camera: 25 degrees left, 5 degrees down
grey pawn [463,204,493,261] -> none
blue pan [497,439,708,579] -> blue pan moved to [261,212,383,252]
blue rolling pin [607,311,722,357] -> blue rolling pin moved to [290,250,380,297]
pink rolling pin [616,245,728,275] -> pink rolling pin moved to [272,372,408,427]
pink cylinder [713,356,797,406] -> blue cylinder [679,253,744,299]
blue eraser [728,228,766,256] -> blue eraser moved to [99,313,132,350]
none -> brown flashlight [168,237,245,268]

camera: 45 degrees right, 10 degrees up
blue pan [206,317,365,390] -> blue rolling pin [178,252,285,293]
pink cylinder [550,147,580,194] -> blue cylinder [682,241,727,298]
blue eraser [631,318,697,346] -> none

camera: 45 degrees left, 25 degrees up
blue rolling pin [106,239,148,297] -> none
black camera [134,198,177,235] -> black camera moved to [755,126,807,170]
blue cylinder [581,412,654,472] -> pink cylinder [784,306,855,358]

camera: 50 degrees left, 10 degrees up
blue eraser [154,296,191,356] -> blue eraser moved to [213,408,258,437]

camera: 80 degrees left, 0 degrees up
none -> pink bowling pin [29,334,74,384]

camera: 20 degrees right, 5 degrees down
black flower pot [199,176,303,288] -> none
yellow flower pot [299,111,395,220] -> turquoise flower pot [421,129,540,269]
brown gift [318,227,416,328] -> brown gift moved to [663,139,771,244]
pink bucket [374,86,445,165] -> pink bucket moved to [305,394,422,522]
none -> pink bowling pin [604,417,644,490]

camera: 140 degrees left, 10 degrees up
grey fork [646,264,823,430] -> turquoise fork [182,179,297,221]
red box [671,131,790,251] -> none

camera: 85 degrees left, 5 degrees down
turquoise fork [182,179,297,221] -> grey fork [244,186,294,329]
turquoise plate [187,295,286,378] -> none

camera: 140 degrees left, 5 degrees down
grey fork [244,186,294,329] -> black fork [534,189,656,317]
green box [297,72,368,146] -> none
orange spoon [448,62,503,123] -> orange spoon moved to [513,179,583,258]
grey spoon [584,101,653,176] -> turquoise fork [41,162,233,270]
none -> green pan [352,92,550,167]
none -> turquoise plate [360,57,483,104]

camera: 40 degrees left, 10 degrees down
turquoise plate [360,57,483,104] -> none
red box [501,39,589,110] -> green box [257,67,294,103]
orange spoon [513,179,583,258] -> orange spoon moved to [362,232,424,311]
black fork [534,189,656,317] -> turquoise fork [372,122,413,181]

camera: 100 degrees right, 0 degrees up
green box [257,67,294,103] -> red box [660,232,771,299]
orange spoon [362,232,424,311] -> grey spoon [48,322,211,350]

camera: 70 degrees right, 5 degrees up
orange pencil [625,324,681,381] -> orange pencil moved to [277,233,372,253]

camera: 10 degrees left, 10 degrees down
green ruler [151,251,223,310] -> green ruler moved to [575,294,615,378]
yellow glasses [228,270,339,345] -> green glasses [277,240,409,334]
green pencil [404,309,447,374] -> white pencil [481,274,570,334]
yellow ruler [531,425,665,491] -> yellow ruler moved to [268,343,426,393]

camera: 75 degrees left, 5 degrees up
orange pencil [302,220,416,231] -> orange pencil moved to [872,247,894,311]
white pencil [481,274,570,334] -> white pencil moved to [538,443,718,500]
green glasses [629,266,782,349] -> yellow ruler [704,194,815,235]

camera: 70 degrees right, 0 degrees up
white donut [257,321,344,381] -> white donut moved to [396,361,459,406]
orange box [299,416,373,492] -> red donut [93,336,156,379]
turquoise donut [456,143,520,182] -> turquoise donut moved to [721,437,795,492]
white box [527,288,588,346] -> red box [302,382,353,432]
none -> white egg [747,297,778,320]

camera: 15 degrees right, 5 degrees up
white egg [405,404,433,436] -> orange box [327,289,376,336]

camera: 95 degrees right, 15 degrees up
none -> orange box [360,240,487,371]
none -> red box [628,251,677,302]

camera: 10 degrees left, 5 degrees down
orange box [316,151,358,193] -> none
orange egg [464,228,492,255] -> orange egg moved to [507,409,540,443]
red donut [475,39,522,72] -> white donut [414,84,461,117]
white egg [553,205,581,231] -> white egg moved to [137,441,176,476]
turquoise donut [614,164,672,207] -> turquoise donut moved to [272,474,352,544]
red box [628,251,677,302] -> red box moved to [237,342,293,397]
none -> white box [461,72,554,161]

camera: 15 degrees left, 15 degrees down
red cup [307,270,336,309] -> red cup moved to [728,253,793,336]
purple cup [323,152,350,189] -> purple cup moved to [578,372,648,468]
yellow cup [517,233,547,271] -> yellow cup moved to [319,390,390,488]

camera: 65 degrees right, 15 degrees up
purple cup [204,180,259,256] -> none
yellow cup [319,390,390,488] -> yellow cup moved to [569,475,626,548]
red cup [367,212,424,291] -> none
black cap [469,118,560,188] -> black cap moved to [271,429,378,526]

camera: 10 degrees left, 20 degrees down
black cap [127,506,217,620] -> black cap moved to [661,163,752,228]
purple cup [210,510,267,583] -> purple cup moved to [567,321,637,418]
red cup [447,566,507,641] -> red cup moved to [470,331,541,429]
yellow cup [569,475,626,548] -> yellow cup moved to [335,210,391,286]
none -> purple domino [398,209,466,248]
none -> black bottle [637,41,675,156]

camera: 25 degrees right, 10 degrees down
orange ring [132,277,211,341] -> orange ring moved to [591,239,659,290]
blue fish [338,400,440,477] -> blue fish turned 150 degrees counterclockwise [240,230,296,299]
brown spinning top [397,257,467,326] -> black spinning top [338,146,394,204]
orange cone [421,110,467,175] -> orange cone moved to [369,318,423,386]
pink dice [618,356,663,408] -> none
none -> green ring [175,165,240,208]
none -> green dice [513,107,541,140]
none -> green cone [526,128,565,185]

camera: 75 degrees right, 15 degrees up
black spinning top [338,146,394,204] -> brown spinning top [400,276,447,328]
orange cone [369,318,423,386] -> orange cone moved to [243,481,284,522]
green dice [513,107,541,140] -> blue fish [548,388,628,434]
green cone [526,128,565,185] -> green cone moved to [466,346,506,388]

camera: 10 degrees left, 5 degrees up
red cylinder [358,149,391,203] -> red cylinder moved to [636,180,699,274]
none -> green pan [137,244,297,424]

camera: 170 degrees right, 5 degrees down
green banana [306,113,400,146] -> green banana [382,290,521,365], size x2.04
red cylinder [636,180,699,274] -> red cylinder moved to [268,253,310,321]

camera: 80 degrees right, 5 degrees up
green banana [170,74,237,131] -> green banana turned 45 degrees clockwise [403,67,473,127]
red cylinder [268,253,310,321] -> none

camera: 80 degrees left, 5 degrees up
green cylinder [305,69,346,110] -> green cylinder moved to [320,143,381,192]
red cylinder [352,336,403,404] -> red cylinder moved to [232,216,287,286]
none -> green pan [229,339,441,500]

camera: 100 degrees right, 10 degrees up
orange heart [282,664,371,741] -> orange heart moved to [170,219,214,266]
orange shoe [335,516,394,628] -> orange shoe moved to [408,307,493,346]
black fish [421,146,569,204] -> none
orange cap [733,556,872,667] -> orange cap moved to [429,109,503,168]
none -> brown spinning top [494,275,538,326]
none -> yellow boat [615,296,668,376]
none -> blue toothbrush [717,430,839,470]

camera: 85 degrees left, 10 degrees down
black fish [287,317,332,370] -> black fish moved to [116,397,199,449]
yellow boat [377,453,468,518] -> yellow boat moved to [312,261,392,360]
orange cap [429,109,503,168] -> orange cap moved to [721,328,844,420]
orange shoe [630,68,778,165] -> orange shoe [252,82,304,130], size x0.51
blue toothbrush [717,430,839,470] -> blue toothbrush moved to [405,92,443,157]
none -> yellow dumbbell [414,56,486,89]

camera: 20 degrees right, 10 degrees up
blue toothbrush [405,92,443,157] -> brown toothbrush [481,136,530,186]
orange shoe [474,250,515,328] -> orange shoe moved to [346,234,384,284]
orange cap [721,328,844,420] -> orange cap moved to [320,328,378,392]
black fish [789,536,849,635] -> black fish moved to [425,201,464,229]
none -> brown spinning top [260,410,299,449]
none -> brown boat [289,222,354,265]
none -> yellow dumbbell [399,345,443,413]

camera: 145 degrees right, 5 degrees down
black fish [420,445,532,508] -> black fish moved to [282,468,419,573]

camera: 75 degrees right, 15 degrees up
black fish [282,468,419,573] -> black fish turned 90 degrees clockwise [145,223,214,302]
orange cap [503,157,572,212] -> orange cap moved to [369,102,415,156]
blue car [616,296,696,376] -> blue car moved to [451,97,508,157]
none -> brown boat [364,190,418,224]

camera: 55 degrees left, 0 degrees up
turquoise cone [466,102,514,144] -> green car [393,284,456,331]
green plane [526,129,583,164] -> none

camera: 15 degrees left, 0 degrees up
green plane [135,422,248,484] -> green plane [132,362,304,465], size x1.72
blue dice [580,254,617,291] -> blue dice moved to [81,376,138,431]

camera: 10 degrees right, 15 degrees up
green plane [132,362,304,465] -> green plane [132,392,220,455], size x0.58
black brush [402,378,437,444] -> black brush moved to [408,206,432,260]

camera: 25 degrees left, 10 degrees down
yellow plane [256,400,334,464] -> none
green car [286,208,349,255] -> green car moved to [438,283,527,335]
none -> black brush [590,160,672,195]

Work order
Your reply is to repeat, unchanged, the lines above running from the one with "red box [501,39,589,110]" up to and including the one with "white donut [257,321,344,381]".

Written response
red box [501,39,589,110] -> green box [257,67,294,103]
orange spoon [513,179,583,258] -> orange spoon moved to [362,232,424,311]
black fork [534,189,656,317] -> turquoise fork [372,122,413,181]

camera: 100 degrees right, 0 degrees up
green box [257,67,294,103] -> red box [660,232,771,299]
orange spoon [362,232,424,311] -> grey spoon [48,322,211,350]

camera: 70 degrees right, 5 degrees up
orange pencil [625,324,681,381] -> orange pencil moved to [277,233,372,253]

camera: 10 degrees left, 10 degrees down
green ruler [151,251,223,310] -> green ruler moved to [575,294,615,378]
yellow glasses [228,270,339,345] -> green glasses [277,240,409,334]
green pencil [404,309,447,374] -> white pencil [481,274,570,334]
yellow ruler [531,425,665,491] -> yellow ruler moved to [268,343,426,393]

camera: 75 degrees left, 5 degrees up
orange pencil [302,220,416,231] -> orange pencil moved to [872,247,894,311]
white pencil [481,274,570,334] -> white pencil moved to [538,443,718,500]
green glasses [629,266,782,349] -> yellow ruler [704,194,815,235]

camera: 70 degrees right, 0 degrees up
white donut [257,321,344,381] -> white donut moved to [396,361,459,406]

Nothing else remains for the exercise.